- **Provided records**

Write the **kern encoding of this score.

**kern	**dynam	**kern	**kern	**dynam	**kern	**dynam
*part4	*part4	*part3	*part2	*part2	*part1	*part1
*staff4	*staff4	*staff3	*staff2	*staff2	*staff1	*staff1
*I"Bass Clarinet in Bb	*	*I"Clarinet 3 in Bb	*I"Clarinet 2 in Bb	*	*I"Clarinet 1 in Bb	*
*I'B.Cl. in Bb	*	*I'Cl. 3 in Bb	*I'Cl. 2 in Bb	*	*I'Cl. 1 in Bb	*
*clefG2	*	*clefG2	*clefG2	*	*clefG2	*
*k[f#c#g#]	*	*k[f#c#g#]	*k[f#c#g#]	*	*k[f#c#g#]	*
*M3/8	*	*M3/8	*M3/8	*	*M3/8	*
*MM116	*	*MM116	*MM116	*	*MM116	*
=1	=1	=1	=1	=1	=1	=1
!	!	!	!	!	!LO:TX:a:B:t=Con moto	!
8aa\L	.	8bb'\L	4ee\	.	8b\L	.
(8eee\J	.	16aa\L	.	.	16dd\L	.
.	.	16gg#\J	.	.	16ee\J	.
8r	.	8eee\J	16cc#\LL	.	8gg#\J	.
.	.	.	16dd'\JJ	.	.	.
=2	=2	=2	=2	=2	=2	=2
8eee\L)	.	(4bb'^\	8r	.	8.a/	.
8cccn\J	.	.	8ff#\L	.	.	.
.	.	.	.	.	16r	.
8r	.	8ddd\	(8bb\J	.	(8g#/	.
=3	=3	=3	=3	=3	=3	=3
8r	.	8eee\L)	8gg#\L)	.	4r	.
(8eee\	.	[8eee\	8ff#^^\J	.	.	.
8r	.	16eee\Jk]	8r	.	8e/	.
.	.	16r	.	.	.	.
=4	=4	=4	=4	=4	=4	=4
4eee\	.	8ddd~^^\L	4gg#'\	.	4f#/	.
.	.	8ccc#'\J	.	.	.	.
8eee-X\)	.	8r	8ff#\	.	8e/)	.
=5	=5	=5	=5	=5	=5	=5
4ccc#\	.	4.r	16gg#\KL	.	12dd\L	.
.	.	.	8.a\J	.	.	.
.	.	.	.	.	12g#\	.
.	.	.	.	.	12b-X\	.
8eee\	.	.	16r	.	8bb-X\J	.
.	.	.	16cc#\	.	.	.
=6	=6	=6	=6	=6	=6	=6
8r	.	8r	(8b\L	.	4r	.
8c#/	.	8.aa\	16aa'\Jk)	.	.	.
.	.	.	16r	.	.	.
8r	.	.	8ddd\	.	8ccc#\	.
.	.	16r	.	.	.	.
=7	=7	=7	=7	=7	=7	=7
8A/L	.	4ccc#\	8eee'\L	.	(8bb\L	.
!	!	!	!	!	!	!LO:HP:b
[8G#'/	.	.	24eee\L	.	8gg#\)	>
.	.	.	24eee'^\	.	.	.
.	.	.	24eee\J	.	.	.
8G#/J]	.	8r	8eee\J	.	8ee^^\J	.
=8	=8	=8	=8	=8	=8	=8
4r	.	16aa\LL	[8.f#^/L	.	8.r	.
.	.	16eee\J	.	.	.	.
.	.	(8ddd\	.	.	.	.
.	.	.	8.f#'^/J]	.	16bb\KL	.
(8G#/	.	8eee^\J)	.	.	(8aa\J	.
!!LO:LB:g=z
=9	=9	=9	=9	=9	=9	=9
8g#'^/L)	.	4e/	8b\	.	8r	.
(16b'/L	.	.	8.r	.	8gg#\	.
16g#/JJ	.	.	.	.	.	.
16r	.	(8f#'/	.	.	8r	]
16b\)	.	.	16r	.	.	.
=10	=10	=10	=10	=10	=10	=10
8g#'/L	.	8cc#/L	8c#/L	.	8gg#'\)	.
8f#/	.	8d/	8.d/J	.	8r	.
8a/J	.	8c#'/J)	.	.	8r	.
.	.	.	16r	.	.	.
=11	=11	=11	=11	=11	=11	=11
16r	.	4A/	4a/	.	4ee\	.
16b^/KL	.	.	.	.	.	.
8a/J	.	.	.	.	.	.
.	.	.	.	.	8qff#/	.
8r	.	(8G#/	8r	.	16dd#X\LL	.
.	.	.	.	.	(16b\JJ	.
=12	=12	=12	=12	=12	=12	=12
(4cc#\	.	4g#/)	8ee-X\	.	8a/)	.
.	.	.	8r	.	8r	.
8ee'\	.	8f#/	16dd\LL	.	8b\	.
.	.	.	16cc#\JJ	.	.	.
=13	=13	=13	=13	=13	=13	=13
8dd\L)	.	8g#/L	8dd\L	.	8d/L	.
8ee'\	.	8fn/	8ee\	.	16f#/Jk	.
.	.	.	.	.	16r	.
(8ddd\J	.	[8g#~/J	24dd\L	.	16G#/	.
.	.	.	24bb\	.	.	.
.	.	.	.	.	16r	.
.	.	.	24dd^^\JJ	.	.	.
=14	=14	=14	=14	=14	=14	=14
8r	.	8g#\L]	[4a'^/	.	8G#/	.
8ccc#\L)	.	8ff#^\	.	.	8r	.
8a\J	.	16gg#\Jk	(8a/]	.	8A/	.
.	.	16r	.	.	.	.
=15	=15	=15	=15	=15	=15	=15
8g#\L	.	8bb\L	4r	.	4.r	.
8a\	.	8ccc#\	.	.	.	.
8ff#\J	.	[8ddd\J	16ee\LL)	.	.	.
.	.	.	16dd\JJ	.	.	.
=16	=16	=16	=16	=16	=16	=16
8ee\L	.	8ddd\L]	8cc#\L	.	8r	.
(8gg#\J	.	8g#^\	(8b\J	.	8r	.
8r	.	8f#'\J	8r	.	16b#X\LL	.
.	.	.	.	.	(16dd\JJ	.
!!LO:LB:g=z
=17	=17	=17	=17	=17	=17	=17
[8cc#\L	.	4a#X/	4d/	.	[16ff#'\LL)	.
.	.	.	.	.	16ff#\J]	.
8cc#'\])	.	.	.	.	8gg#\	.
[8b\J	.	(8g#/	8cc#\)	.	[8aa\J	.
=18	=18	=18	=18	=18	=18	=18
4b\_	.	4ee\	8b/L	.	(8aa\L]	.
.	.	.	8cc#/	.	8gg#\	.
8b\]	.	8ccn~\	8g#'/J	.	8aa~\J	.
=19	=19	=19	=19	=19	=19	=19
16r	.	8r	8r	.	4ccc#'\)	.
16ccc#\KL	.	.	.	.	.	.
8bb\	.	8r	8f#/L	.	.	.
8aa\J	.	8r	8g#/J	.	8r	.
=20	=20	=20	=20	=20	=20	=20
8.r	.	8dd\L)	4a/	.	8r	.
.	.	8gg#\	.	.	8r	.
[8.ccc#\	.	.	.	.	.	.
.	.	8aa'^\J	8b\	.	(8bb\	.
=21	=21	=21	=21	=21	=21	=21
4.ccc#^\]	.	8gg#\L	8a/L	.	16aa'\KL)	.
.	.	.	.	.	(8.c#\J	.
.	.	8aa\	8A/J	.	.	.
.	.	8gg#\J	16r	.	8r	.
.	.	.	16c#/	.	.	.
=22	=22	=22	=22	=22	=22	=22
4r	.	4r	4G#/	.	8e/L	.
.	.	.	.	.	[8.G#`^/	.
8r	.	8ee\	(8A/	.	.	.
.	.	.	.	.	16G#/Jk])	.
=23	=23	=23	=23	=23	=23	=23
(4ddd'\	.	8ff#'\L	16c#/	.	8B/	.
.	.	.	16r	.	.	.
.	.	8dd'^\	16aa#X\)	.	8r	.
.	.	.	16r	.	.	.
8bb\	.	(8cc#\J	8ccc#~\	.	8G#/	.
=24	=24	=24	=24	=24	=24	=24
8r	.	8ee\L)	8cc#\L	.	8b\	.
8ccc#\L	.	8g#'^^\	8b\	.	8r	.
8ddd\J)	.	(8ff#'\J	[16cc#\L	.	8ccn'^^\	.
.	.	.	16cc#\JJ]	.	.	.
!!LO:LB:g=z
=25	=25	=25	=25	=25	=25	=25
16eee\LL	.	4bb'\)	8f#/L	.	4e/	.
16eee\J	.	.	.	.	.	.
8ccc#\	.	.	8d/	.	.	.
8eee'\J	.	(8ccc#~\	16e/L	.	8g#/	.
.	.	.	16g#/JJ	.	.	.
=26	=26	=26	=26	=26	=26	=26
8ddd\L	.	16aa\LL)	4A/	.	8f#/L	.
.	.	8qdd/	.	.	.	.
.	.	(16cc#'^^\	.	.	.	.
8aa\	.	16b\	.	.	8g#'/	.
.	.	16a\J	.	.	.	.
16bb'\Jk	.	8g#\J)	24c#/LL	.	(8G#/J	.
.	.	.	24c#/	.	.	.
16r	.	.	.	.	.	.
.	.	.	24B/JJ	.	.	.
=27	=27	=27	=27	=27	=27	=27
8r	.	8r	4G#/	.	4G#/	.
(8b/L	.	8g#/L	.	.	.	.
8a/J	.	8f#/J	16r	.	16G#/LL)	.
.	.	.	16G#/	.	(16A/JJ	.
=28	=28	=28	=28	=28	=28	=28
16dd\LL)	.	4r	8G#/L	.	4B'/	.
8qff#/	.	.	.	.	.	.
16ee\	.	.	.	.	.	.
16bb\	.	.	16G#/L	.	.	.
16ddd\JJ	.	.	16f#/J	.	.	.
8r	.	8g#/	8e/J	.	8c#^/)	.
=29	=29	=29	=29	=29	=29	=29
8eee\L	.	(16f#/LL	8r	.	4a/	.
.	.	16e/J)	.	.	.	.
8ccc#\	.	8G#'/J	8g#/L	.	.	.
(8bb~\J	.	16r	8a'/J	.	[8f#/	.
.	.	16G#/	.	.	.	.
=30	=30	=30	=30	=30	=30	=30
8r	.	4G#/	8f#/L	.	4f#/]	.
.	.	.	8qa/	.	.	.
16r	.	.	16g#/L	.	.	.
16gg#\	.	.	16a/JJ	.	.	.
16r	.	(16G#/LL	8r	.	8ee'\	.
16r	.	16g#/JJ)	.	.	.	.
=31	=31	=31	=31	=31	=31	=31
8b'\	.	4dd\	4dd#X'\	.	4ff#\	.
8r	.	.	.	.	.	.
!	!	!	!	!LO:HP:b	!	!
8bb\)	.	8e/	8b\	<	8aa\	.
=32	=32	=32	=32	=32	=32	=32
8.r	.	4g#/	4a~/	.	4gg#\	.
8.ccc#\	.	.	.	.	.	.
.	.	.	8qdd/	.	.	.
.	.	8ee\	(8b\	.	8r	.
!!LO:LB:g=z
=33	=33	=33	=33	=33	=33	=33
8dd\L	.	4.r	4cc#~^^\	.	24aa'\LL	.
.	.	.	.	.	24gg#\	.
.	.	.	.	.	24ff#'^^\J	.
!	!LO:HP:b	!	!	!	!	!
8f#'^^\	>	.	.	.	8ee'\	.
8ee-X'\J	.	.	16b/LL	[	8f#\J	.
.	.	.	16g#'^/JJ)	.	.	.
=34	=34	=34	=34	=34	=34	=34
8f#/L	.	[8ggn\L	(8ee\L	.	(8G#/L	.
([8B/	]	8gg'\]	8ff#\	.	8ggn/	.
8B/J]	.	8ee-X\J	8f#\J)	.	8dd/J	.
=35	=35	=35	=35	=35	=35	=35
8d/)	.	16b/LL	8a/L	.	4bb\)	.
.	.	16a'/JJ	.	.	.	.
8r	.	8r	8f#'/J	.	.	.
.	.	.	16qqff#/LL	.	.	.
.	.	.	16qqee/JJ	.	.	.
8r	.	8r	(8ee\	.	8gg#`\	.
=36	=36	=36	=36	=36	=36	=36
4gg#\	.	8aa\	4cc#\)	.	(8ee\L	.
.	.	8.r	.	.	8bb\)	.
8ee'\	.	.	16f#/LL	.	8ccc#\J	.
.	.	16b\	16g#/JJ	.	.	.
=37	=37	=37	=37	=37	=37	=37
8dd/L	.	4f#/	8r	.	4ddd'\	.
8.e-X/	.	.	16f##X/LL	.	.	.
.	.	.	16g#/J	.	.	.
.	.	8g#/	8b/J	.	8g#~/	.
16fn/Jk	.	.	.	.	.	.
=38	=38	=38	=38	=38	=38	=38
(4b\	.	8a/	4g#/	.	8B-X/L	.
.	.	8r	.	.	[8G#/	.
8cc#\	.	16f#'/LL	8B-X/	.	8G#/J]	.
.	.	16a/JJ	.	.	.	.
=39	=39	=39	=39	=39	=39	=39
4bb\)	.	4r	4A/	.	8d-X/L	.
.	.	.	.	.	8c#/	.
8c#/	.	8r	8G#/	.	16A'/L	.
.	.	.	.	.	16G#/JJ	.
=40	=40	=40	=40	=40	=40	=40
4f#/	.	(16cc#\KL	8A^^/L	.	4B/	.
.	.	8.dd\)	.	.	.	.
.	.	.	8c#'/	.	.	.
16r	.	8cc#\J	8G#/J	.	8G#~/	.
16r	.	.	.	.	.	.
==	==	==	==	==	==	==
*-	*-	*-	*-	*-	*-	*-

- **Direction**
How many lines in the entries above contain the string "kern"? Case counts. Reply with the number alone.

- **Solution to the exercise**
2